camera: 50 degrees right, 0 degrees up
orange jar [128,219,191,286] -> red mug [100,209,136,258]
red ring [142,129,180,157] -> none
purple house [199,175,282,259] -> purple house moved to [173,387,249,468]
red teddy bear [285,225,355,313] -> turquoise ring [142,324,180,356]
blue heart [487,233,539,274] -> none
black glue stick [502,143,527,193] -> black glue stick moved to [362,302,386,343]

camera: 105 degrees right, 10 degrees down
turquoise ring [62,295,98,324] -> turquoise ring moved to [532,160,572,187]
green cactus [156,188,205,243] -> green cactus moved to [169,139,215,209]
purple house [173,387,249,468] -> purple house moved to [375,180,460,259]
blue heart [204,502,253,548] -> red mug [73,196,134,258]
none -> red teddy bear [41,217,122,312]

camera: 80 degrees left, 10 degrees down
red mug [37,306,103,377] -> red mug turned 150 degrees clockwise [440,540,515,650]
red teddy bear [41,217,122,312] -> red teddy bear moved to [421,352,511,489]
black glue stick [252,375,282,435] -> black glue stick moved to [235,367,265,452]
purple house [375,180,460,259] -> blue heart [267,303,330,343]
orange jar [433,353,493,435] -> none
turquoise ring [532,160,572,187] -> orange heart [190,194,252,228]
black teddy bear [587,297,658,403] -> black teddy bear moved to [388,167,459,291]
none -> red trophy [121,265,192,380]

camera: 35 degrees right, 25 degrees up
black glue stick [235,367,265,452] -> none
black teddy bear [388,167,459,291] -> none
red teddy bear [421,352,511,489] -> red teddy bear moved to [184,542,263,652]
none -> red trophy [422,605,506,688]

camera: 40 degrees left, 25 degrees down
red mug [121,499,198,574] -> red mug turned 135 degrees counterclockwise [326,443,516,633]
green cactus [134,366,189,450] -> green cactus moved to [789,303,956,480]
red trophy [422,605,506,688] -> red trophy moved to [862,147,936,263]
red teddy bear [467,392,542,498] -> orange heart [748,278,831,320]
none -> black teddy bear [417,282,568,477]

::::

### What to do
When you answer, retype all of the material exactly as it appears above.

### Result of this exercise
camera: 50 degrees right, 0 degrees up
orange jar [128,219,191,286] -> red mug [100,209,136,258]
red ring [142,129,180,157] -> none
purple house [199,175,282,259] -> purple house moved to [173,387,249,468]
red teddy bear [285,225,355,313] -> turquoise ring [142,324,180,356]
blue heart [487,233,539,274] -> none
black glue stick [502,143,527,193] -> black glue stick moved to [362,302,386,343]

camera: 105 degrees right, 10 degrees down
turquoise ring [62,295,98,324] -> turquoise ring moved to [532,160,572,187]
green cactus [156,188,205,243] -> green cactus moved to [169,139,215,209]
purple house [173,387,249,468] -> purple house moved to [375,180,460,259]
blue heart [204,502,253,548] -> red mug [73,196,134,258]
none -> red teddy bear [41,217,122,312]

camera: 80 degrees left, 10 degrees down
red mug [37,306,103,377] -> red mug turned 150 degrees clockwise [440,540,515,650]
red teddy bear [41,217,122,312] -> red teddy bear moved to [421,352,511,489]
black glue stick [252,375,282,435] -> black glue stick moved to [235,367,265,452]
purple house [375,180,460,259] -> blue heart [267,303,330,343]
orange jar [433,353,493,435] -> none
turquoise ring [532,160,572,187] -> orange heart [190,194,252,228]
black teddy bear [587,297,658,403] -> black teddy bear moved to [388,167,459,291]
none -> red trophy [121,265,192,380]

camera: 35 degrees right, 25 degrees up
black glue stick [235,367,265,452] -> none
black teddy bear [388,167,459,291] -> none
red teddy bear [421,352,511,489] -> red teddy bear moved to [184,542,263,652]
none -> red trophy [422,605,506,688]

camera: 40 degrees left, 25 degrees down
red mug [121,499,198,574] -> red mug turned 135 degrees counterclockwise [326,443,516,633]
green cactus [134,366,189,450] -> green cactus moved to [789,303,956,480]
red trophy [422,605,506,688] -> red trophy moved to [862,147,936,263]
red teddy bear [467,392,542,498] -> orange heart [748,278,831,320]
none -> black teddy bear [417,282,568,477]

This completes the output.